EXERCISE OBJECTIVE: Go through the lines below and count those that contain "none"; the number is all that should be returned.

Start of AVAILABLE DATA

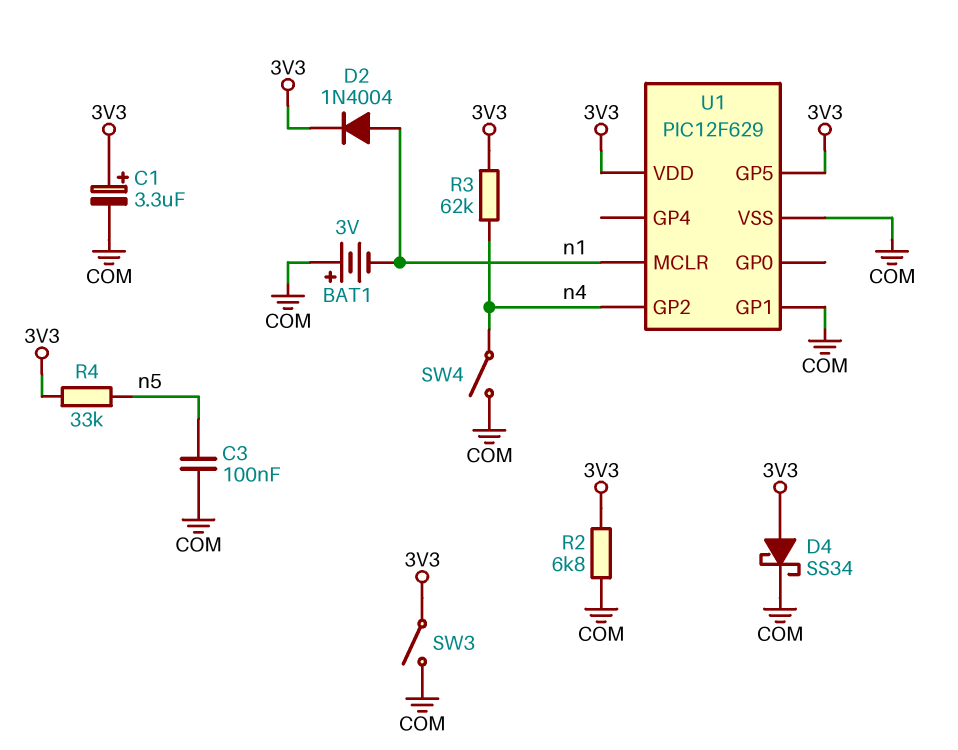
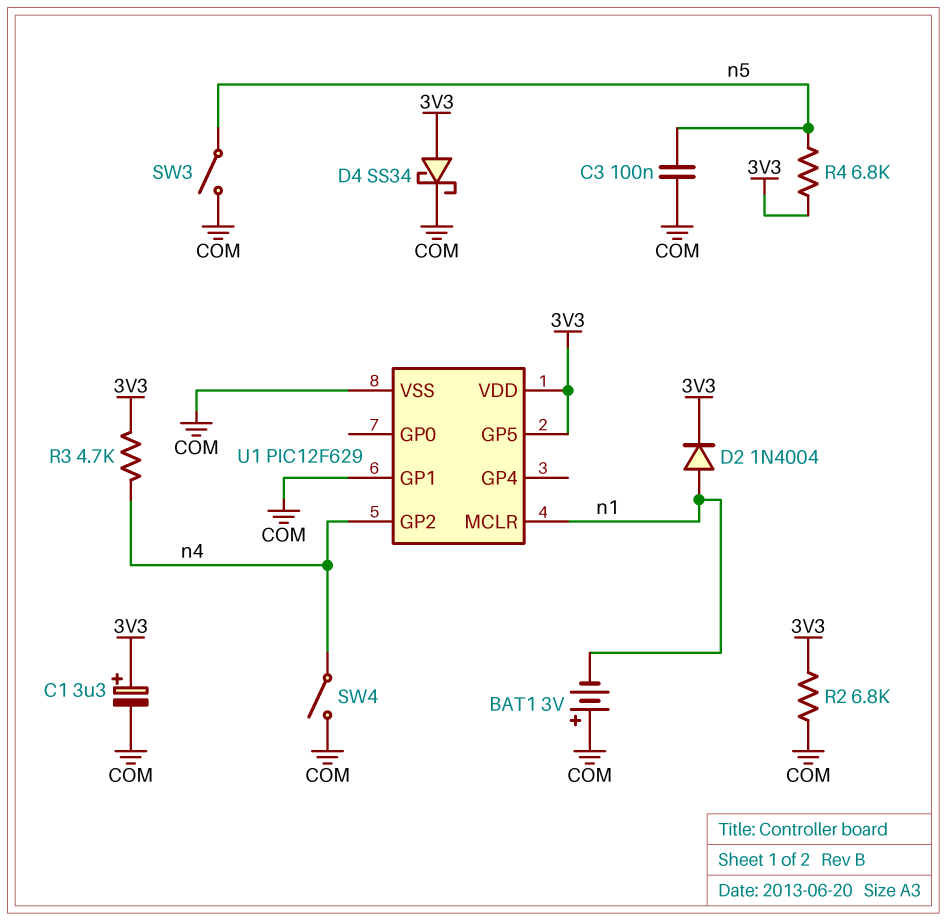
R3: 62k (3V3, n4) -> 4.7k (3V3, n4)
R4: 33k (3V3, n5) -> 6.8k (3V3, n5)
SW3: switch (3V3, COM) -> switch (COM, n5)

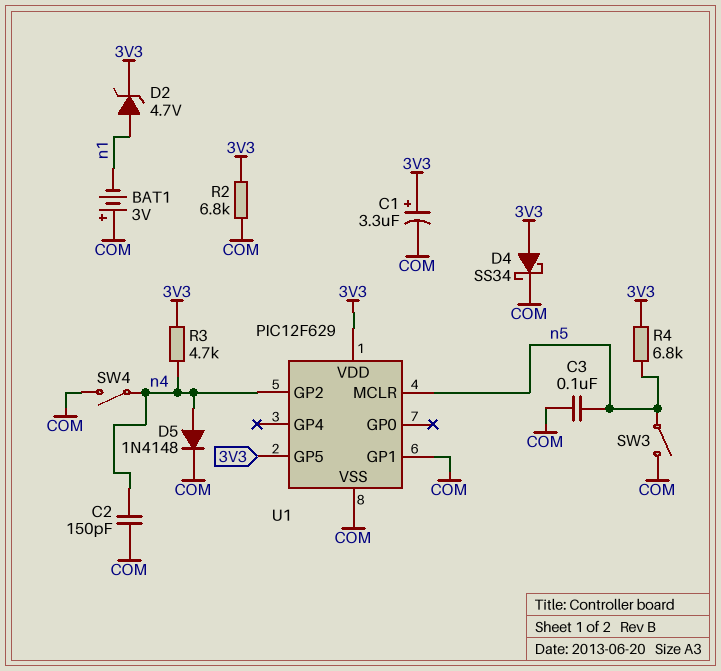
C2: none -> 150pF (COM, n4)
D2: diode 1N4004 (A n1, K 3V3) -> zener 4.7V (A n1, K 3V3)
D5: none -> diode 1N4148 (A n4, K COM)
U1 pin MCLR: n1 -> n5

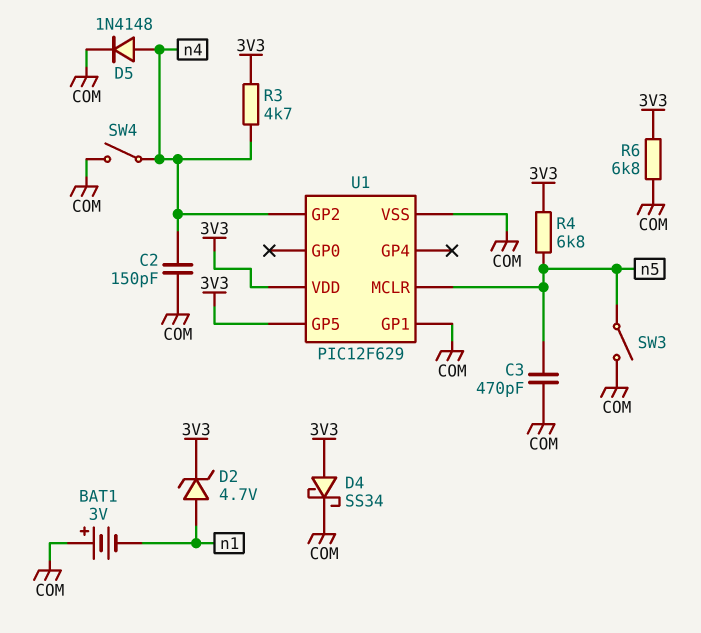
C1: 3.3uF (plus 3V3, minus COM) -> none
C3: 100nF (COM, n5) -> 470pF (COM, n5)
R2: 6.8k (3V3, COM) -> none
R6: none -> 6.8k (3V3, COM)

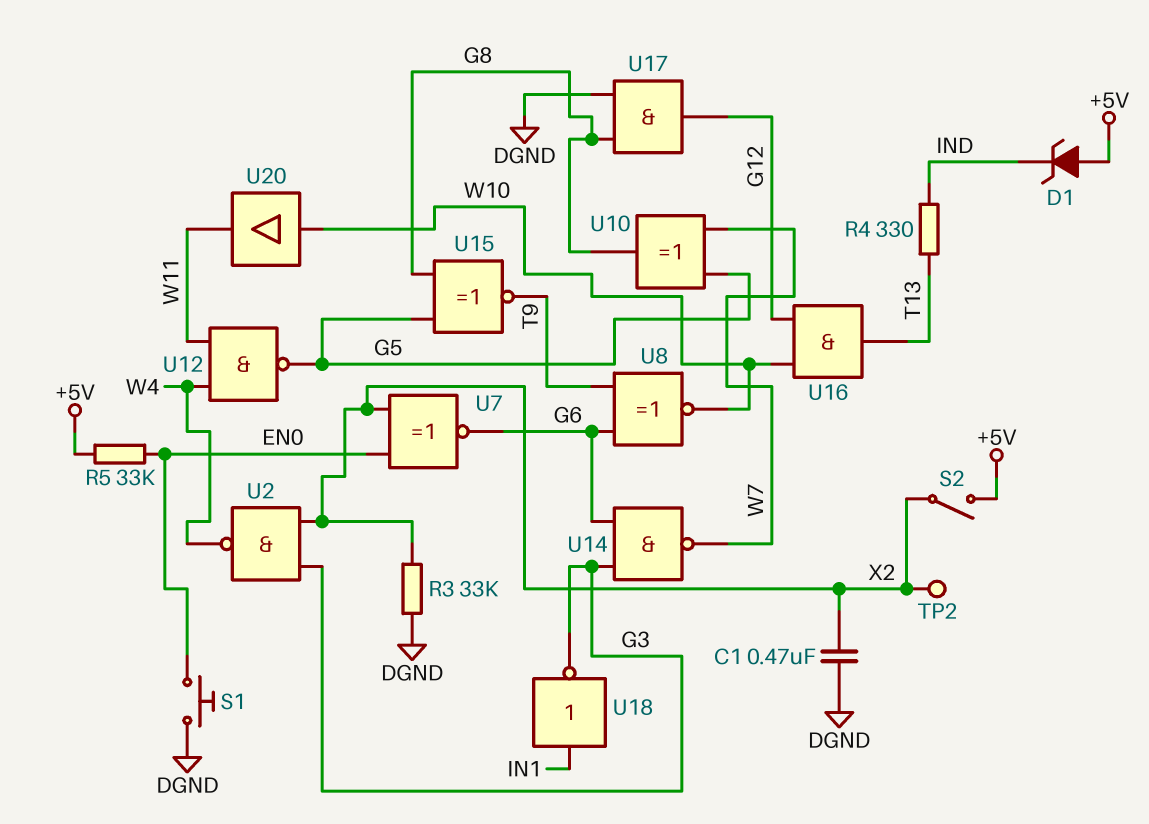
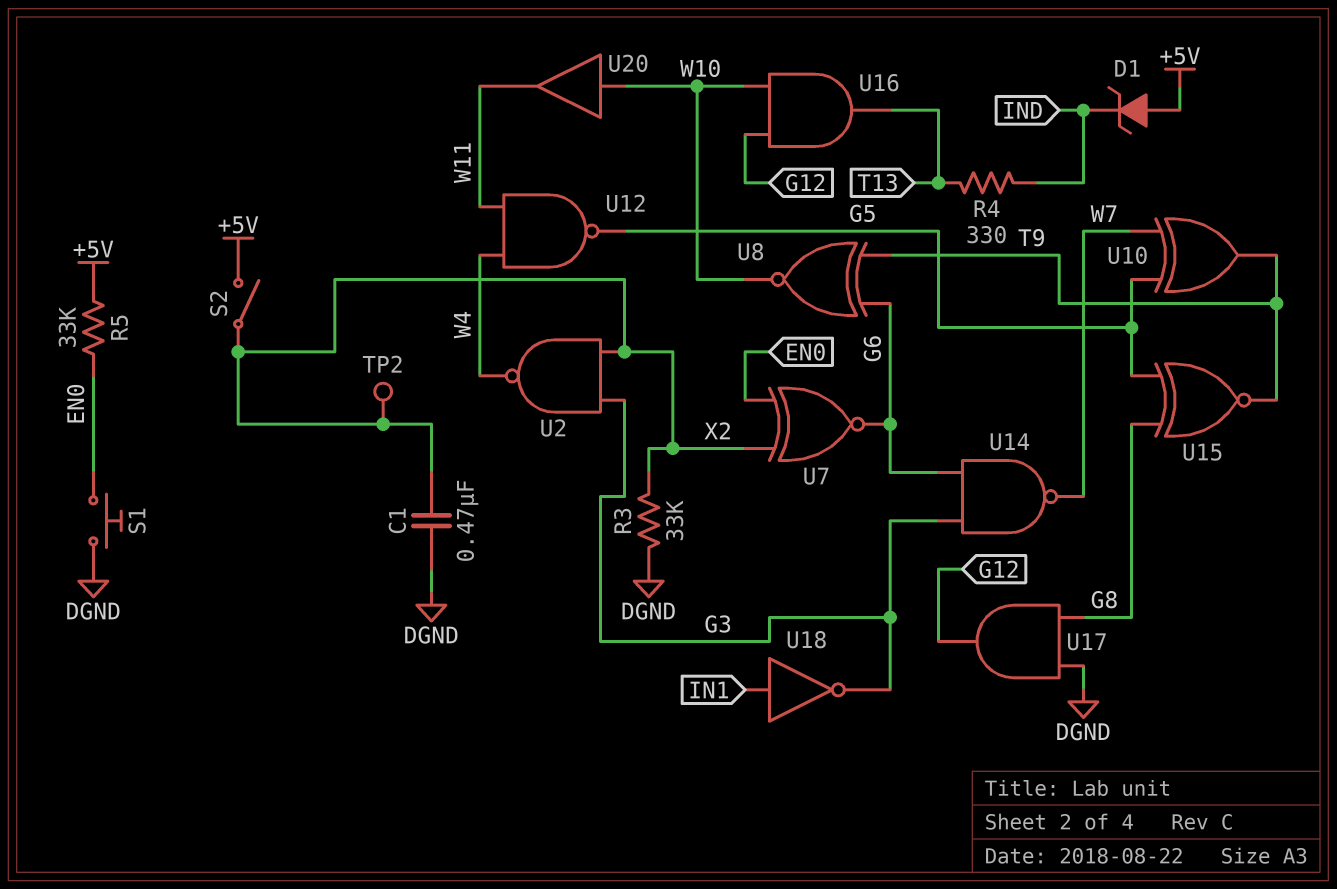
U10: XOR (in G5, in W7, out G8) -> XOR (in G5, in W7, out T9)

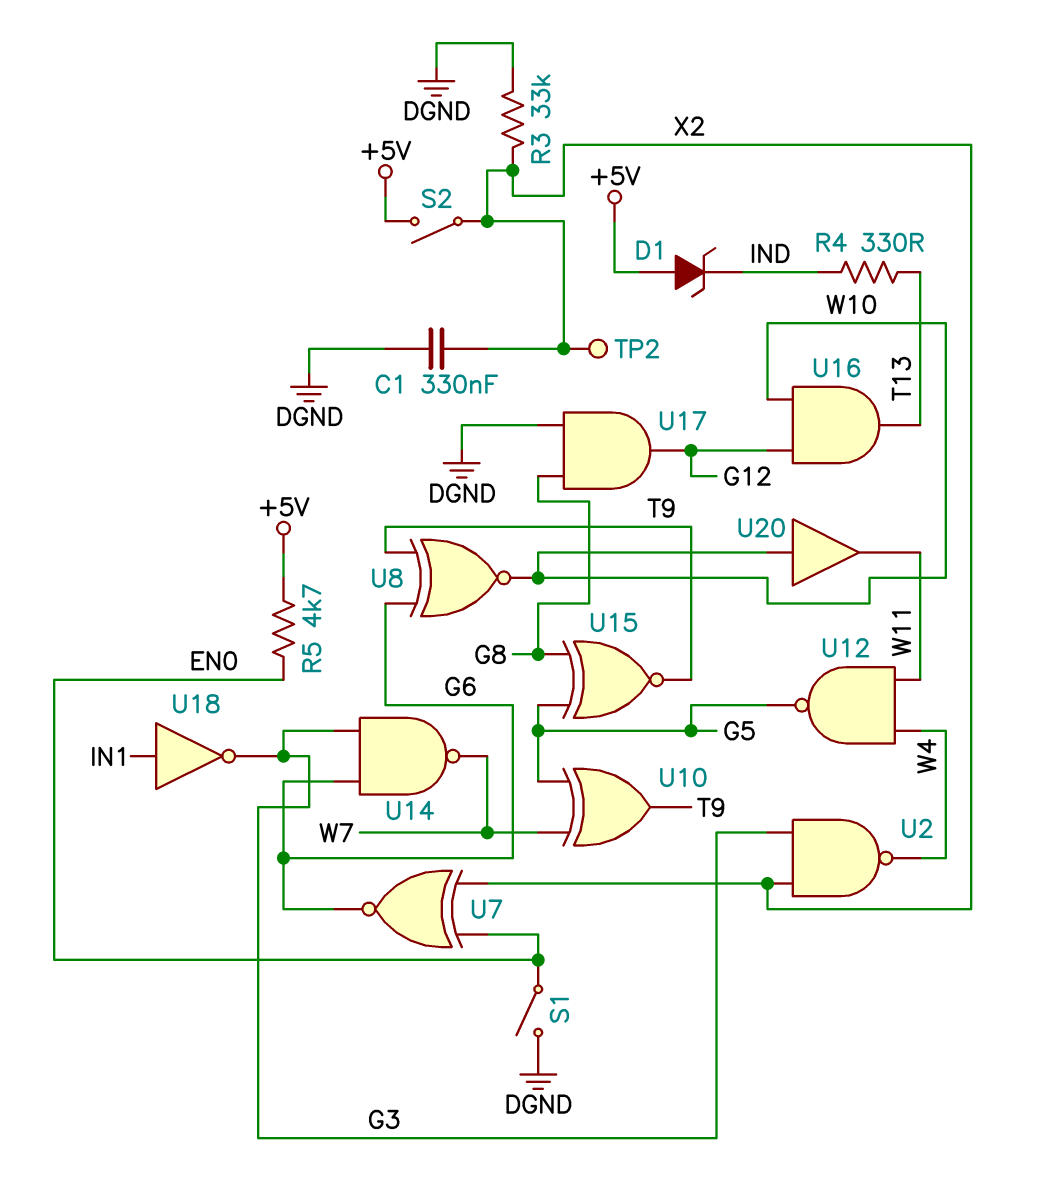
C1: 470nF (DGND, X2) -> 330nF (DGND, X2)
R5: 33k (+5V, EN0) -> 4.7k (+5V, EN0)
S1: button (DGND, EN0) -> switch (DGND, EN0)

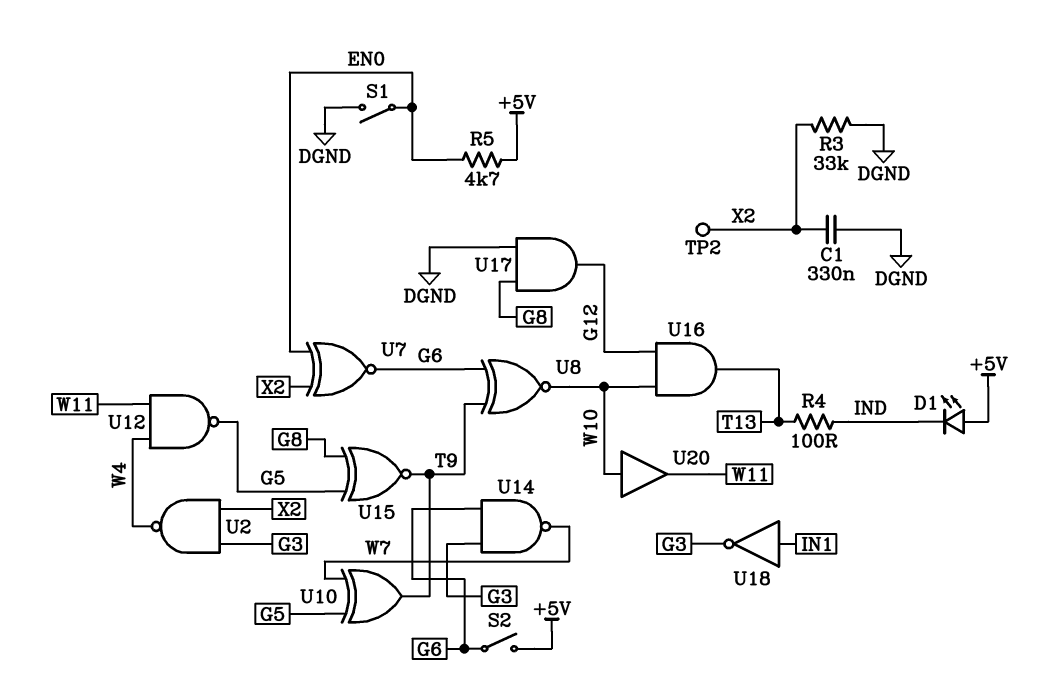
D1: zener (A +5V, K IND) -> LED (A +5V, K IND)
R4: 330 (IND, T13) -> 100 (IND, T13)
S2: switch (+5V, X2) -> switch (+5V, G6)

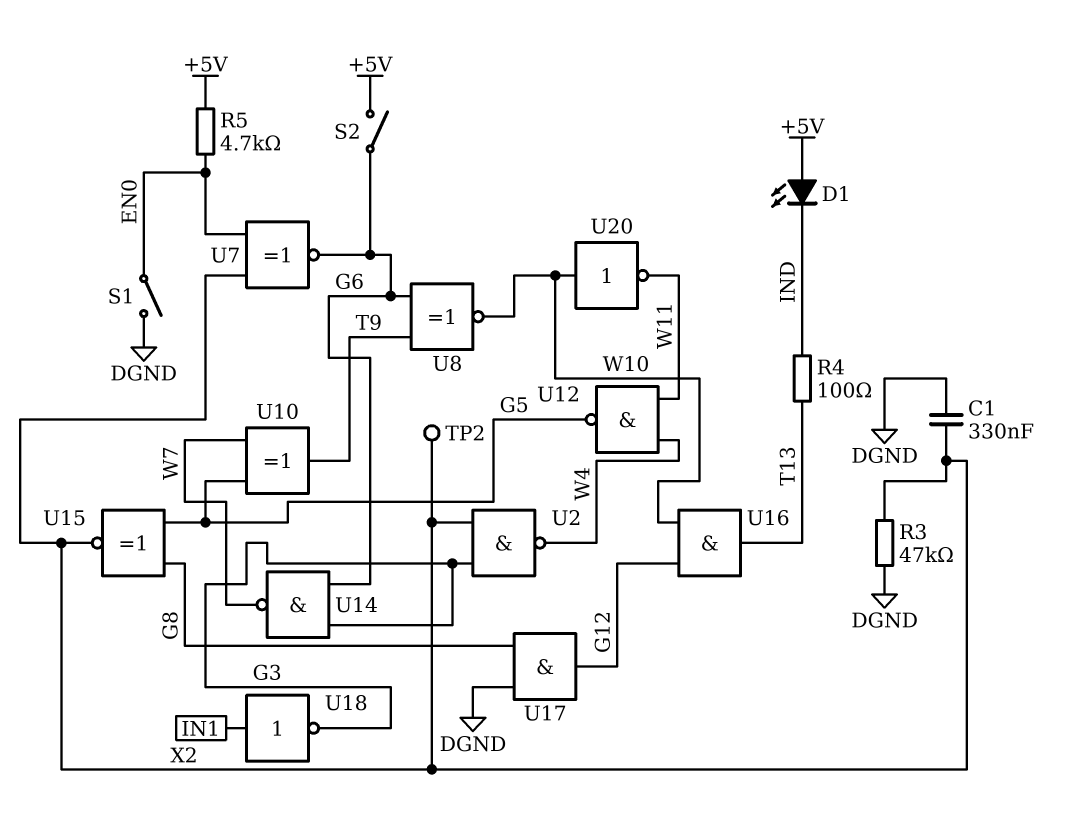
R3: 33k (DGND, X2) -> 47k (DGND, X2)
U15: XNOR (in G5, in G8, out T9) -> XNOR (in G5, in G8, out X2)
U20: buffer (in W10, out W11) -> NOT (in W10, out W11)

End of AVAILABLE DATA

TASK RESPONSE: 5